---- Information supplied
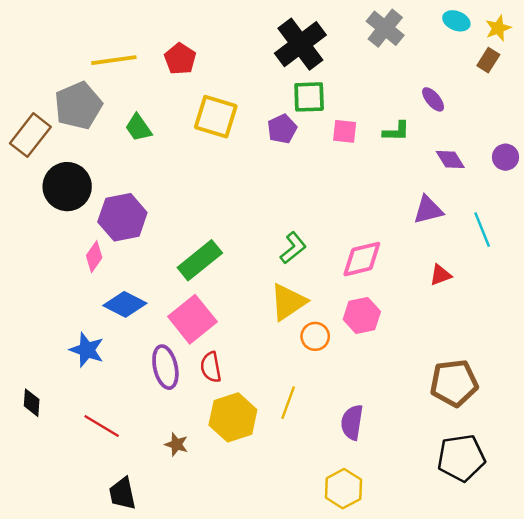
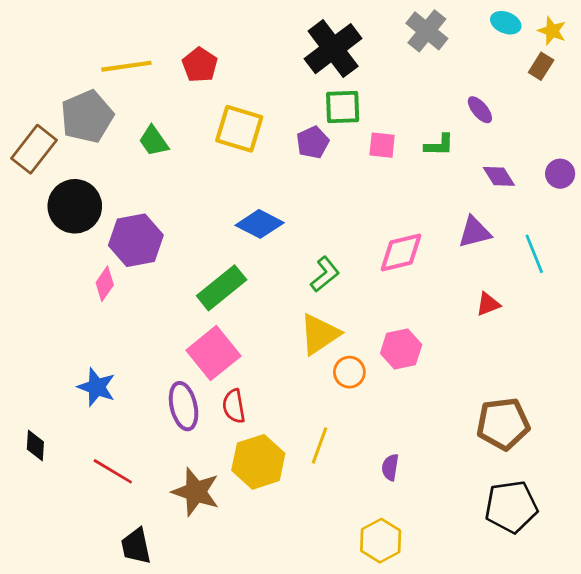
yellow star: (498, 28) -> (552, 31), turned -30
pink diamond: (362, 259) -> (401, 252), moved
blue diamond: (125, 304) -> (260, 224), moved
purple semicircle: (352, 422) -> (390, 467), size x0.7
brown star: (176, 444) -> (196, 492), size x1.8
--------
• **Try it**: Please copy the preceding records exactly and omit the images.

• **The completed task**:
yellow star: (498, 28) -> (552, 31), turned -30
pink diamond: (362, 259) -> (401, 252), moved
blue diamond: (125, 304) -> (260, 224), moved
purple semicircle: (352, 422) -> (390, 467), size x0.7
brown star: (176, 444) -> (196, 492), size x1.8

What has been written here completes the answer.